**Records supplied:**

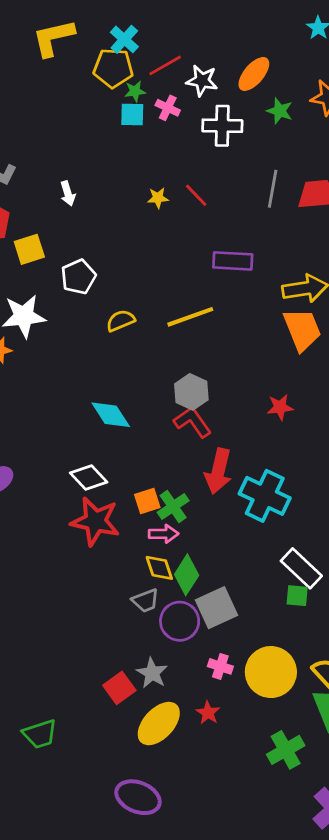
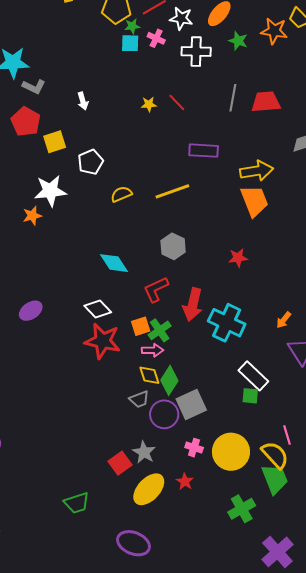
red L-shape: (193, 422) -> (156, 289), moved, turned -80
green trapezoid: (40, 734) -> (77, 503), moved

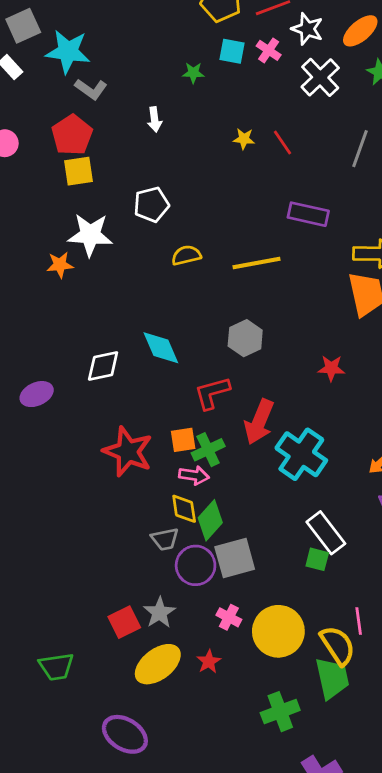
green star: (132, 26) -> (193, 73), moved
white cross: (196, 52) -> (320, 77), turned 36
yellow square: (55, 142) -> (79, 171), moved
white diamond: (98, 309) -> (103, 366), moved, turned -68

**Assigned task:** Would you retype each line above exactly and skip every image?

**Answer space:**
red L-shape: (193, 422) -> (156, 289), moved, turned -80
green trapezoid: (40, 734) -> (77, 503), moved

green star: (132, 26) -> (193, 73), moved
white cross: (196, 52) -> (320, 77), turned 36
yellow square: (55, 142) -> (79, 171), moved
white diamond: (98, 309) -> (103, 366), moved, turned -68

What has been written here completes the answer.